[Object transformation records]
Segment Open

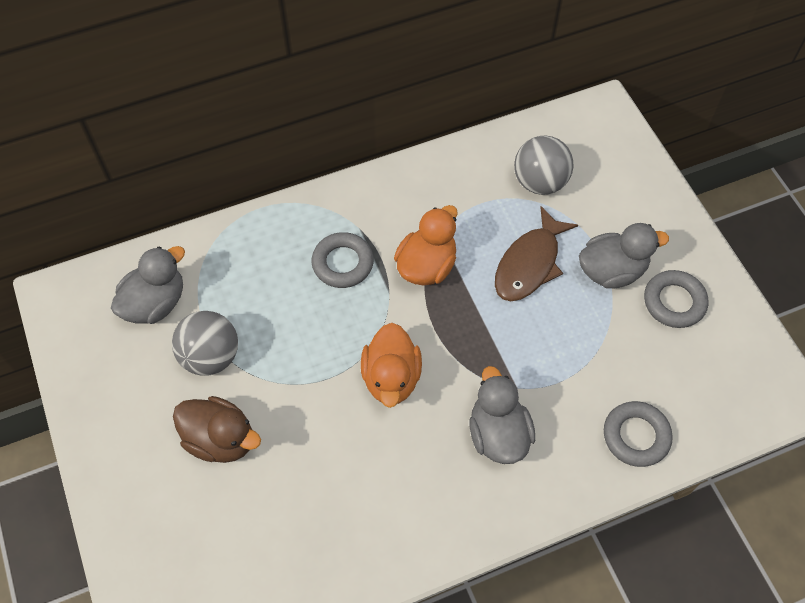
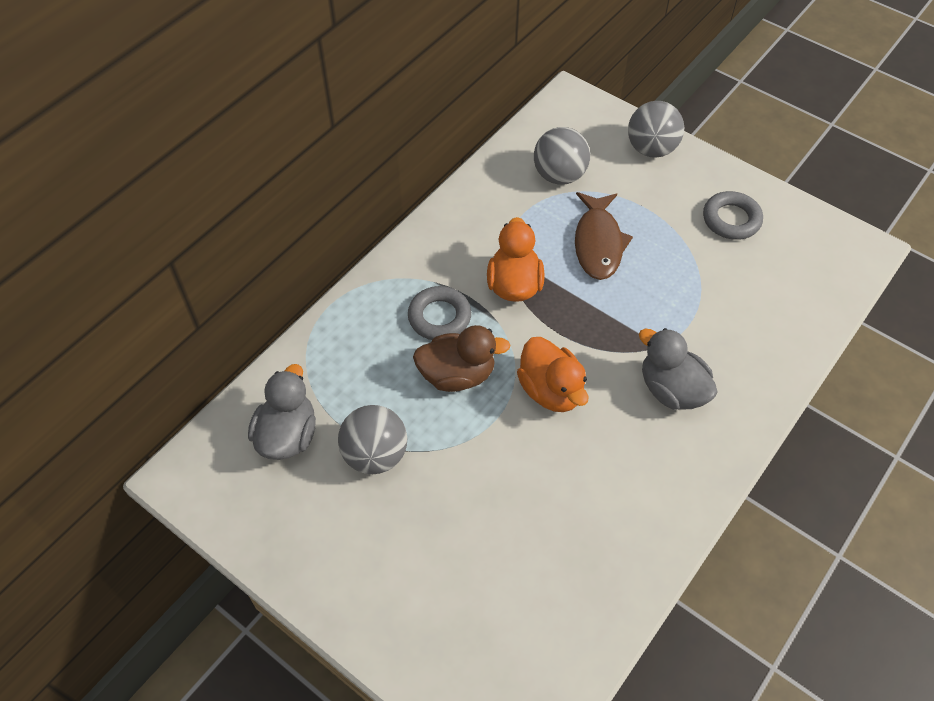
camera: 30 degrees left, 5 degrees down
(221, 439) = (437, 521): brown duck -> brown duck (457, 375)
(611, 271) = (667, 218): grey duck -> none
(636, 436) = (778, 335): grey ring -> none
(646, 196) = (651, 149): none -> grey ball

Segment Closed

== Problem requirements ==
Write out all the entries again, word for word, and print no images.

== Solution ==
camera: 30 degrees left, 5 degrees down
(221, 439) = (437, 521): brown duck -> brown duck (457, 375)
(611, 271) = (667, 218): grey duck -> none
(636, 436) = (778, 335): grey ring -> none
(646, 196) = (651, 149): none -> grey ball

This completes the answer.